"""
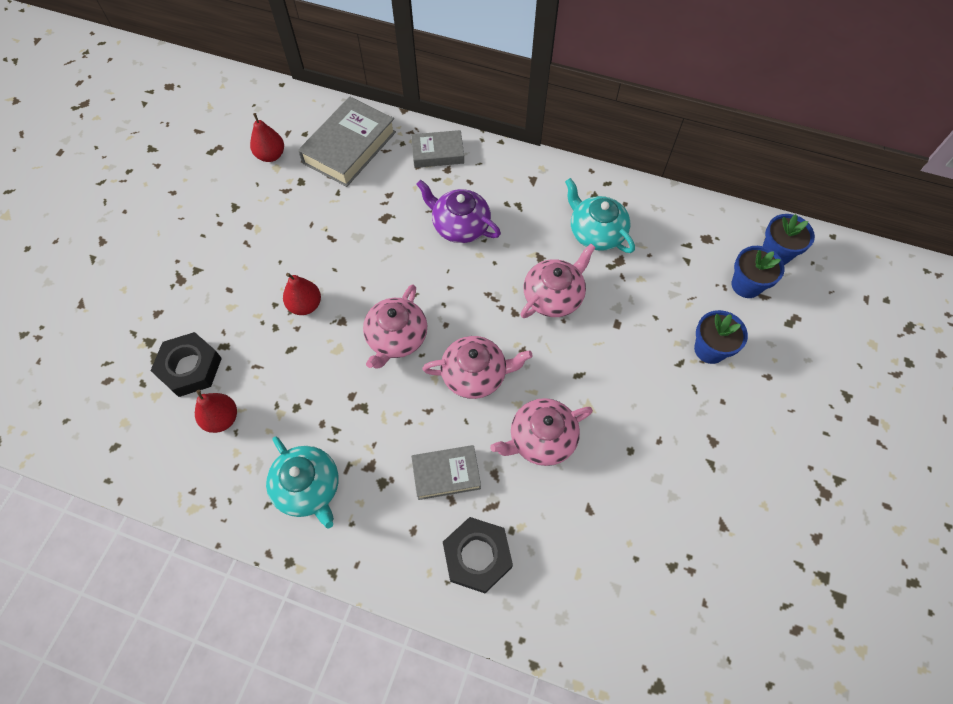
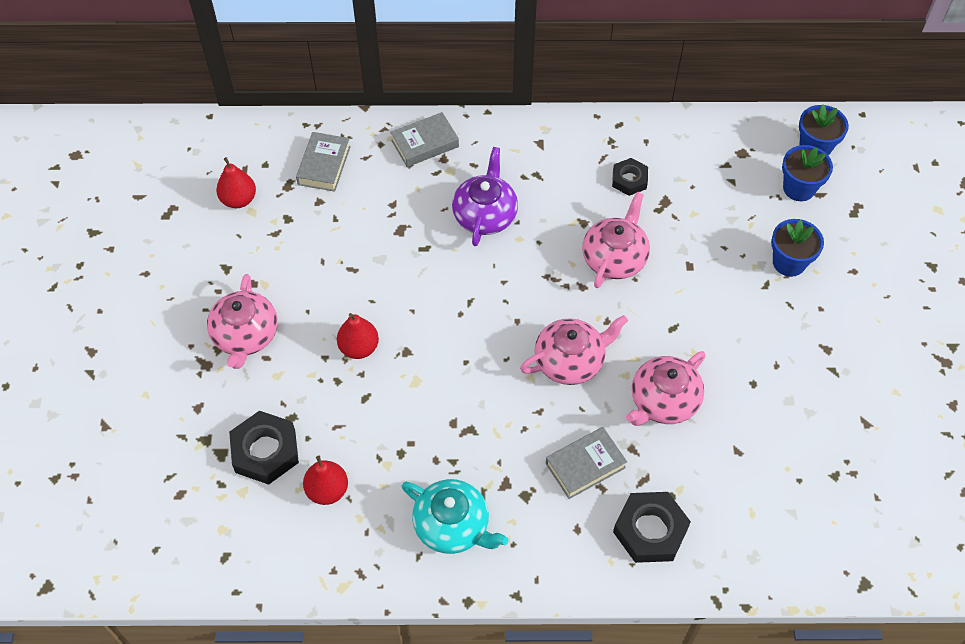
camera: 20 degrees left, 5 degrees down
grey book [298,97,396,187] -> grey book [296,132,351,192], size x0.60
pink teapot [363,284,427,369] -> pink teapot moved to [207,274,278,369]
purple teapot [416,180,501,243] -> purple teapot turned 90 degrees clockwise [452,147,518,246]
turquoise teapot [565,178,635,253] -> black nut [612,158,648,196]

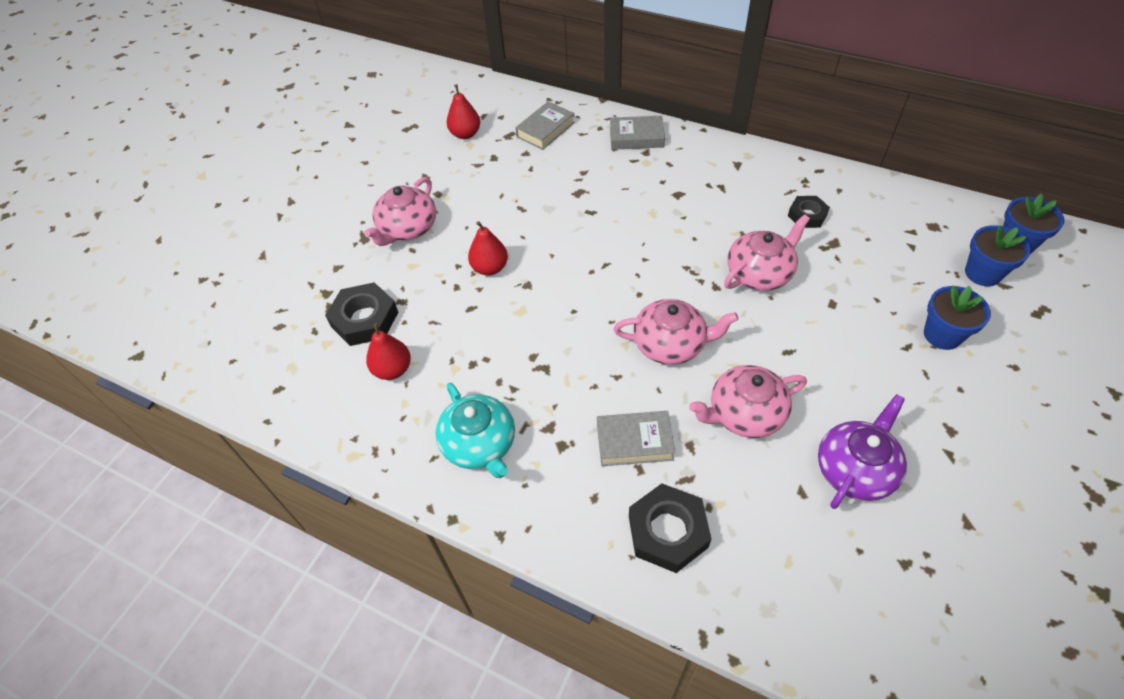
camera: 30 degrees right, 5 degrees down
purple teapot [452,147,518,246] -> purple teapot moved to [818,394,907,509]

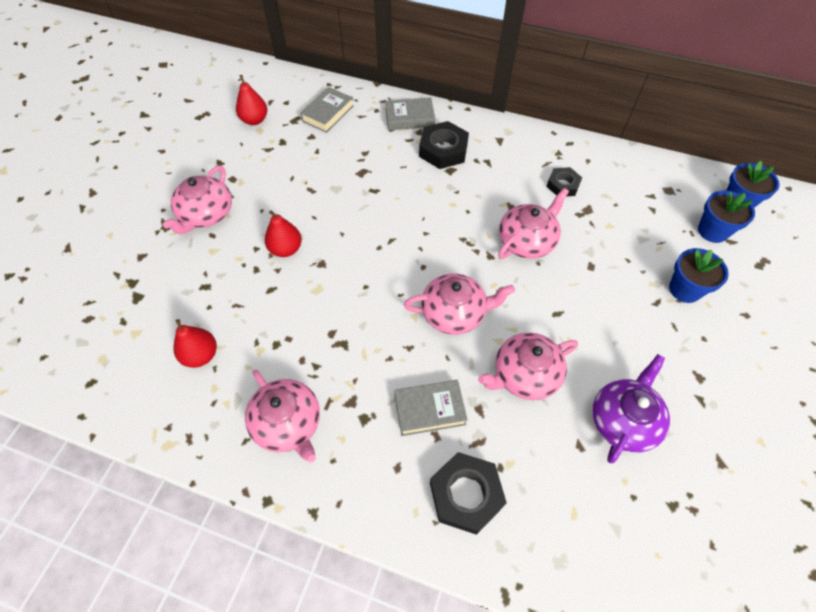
camera: 10 degrees left, 5 degrees up
black nut [325,282,398,346] -> black nut moved to [419,121,469,169]
turquoise teapot [435,383,515,478] -> pink teapot [245,369,320,462]

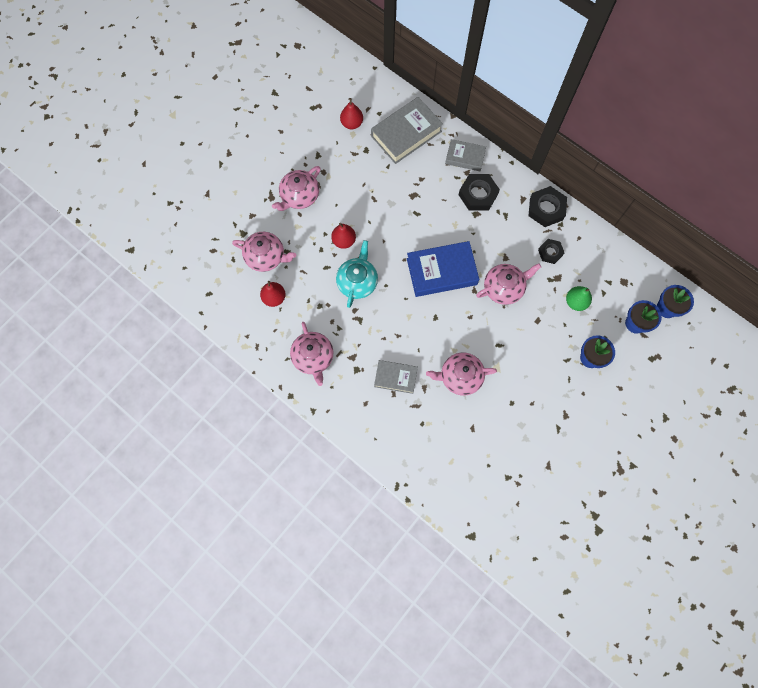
camera: 20 degrees right, 15 degrees up
grey book [300,87,353,133] -> grey book [371,97,443,164], size x1.68
pink teapot [403,273,515,335] -> pink teapot moved to [232,232,296,272]
black nut [430,452,507,535] -> black nut moved to [529,186,567,227]
purple teapot [592,354,670,463] -> none
none -> turquoise teapot [336,240,378,308]
none -> blue book [407,241,479,297]
none -> green pear [566,286,592,311]

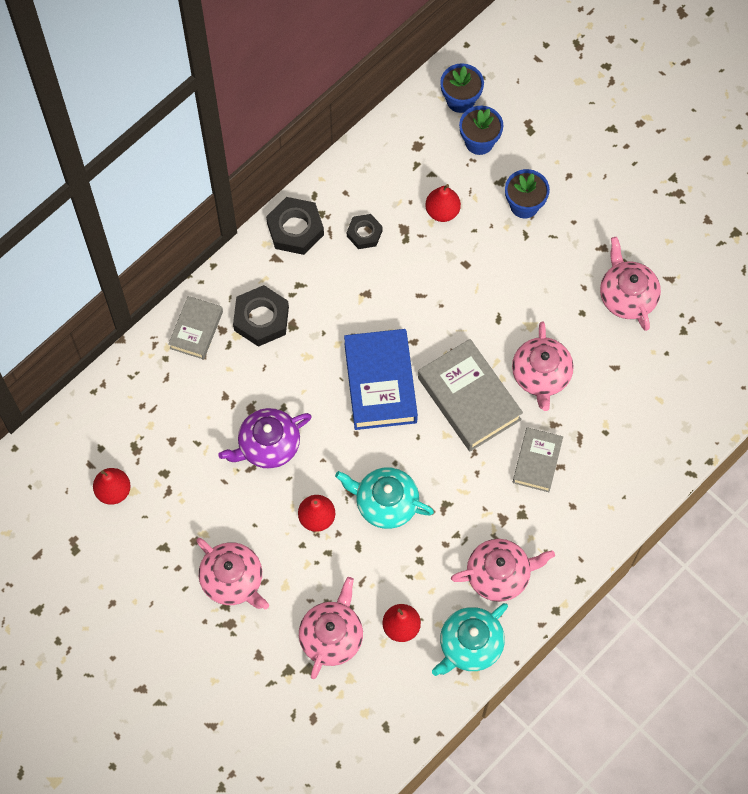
camera: 85 degrees left, 5 degrees down
grey book [371,97,443,164] -> grey book moved to [418,339,523,452]
pink teapot [476,264,541,305] -> pink teapot moved to [600,237,661,331]
green pear [566,286,592,311] -> red pear [425,184,461,222]
none -> purple teapot [218,408,312,469]
none -> turquoise teapot [432,603,508,676]

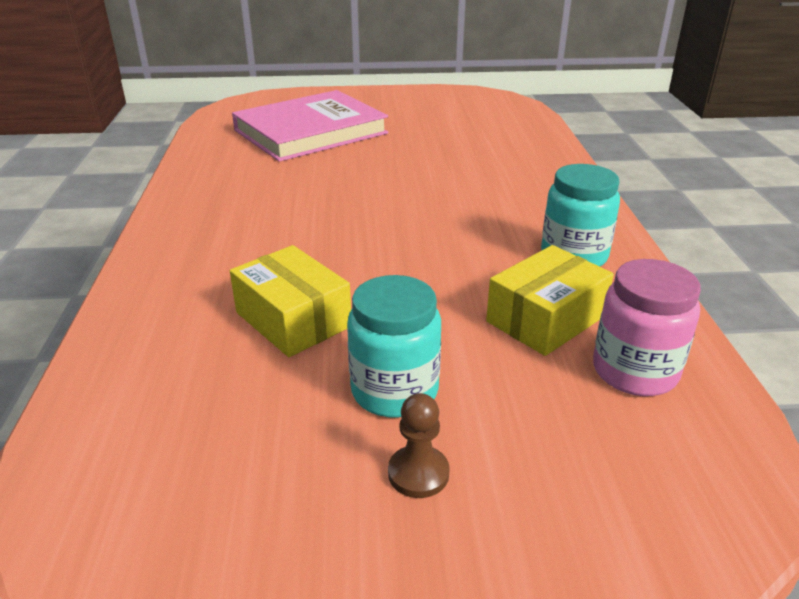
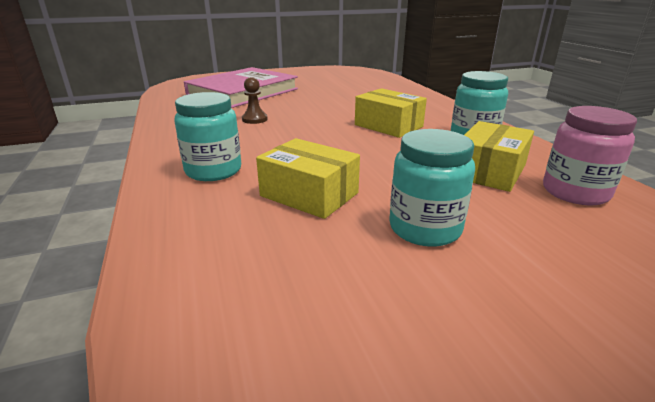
camera: 15 degrees left, 5 degrees down
brown pawn [388,393,450,498] -> brown pawn moved to [242,77,268,124]
none -> turquoise jar [174,92,241,181]
none -> yellow box [355,88,427,138]

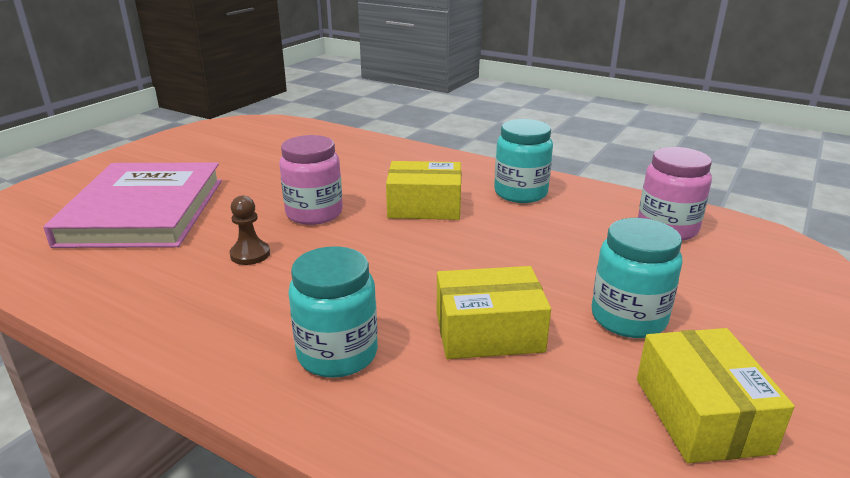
camera: 40 degrees left, 0 degrees up
yellow box [465,121,534,192] -> yellow box moved to [637,328,794,463]
none -> pink jar [279,135,343,225]

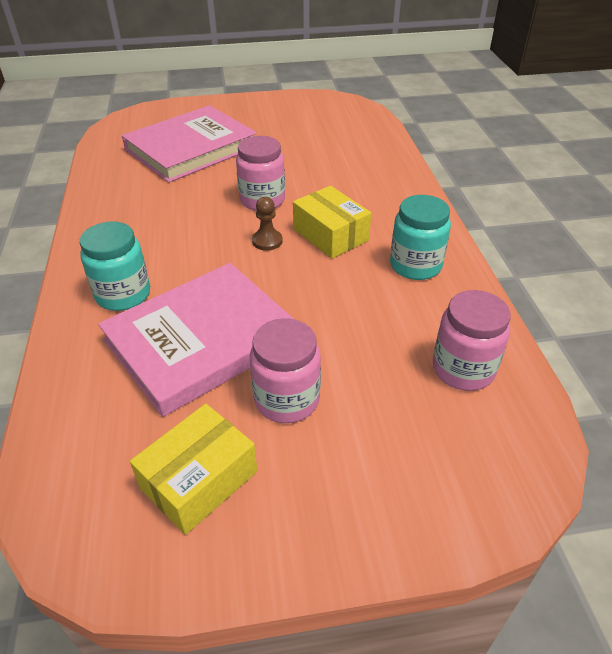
camera: 50 degrees right, 15 degrees up
brown pawn [229,195,270,265] -> brown pawn moved to [252,197,283,251]
yellow box [437,266,551,359] -> pink book [98,263,294,417]
turquoise jar [592,218,683,338] -> pink jar [250,318,321,423]

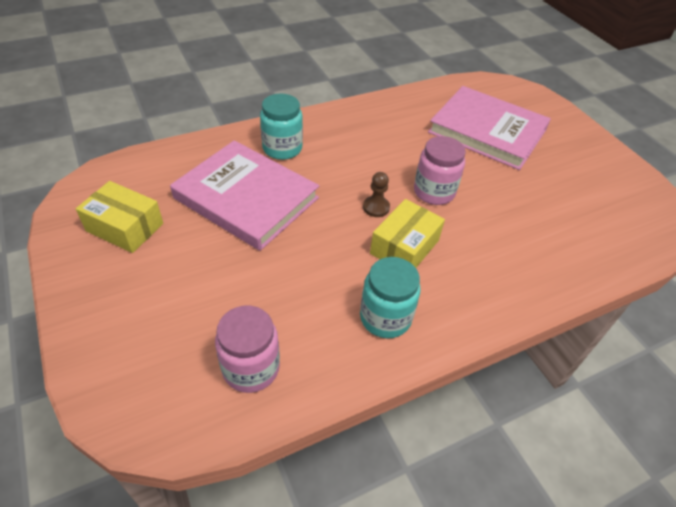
camera: 70 degrees right, 5 degrees up
pink jar [250,318,321,423] -> none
"""
§ What you have to do
The preceding listing is to be restated word for word, with every picture omitted.

§ Response box
camera: 20 degrees left, 5 degrees down
grey book [298,97,396,187] -> grey book [296,132,351,192], size x0.60
pink teapot [363,284,427,369] -> pink teapot moved to [207,274,278,369]
purple teapot [416,180,501,243] -> purple teapot turned 90 degrees clockwise [452,147,518,246]
turquoise teapot [565,178,635,253] -> black nut [612,158,648,196]

camera: 30 degrees right, 5 degrees down
purple teapot [452,147,518,246] -> purple teapot moved to [818,394,907,509]

camera: 10 degrees left, 5 degrees up
black nut [325,282,398,346] -> black nut moved to [419,121,469,169]
turquoise teapot [435,383,515,478] -> pink teapot [245,369,320,462]

camera: 20 degrees right, 15 degrees up
grey book [300,87,353,133] -> grey book [371,97,443,164], size x1.68
pink teapot [403,273,515,335] -> pink teapot moved to [232,232,296,272]
black nut [430,452,507,535] -> black nut moved to [529,186,567,227]
purple teapot [592,354,670,463] -> none
none -> turquoise teapot [336,240,378,308]
none -> blue book [407,241,479,297]
none -> green pear [566,286,592,311]

camera: 85 degrees left, 5 degrees down
grey book [371,97,443,164] -> grey book moved to [418,339,523,452]
pink teapot [476,264,541,305] -> pink teapot moved to [600,237,661,331]
green pear [566,286,592,311] -> red pear [425,184,461,222]
none -> purple teapot [218,408,312,469]
none -> turquoise teapot [432,603,508,676]

camera: 15 degrees left, 5 degrees down
brown pawn [388,393,450,498] -> brown pawn moved to [242,77,268,124]
none -> turquoise jar [174,92,241,181]
none -> yellow box [355,88,427,138]

camera: 40 degrees left, 0 degrees up
yellow box [465,121,534,192] -> yellow box moved to [637,328,794,463]
none -> pink jar [279,135,343,225]

camera: 50 degrees right, 15 degrees up
brown pawn [229,195,270,265] -> brown pawn moved to [252,197,283,251]
yellow box [437,266,551,359] -> pink book [98,263,294,417]
turquoise jar [592,218,683,338] -> pink jar [250,318,321,423]

camera: 70 degrees right, 5 degrees up
pink jar [250,318,321,423] -> none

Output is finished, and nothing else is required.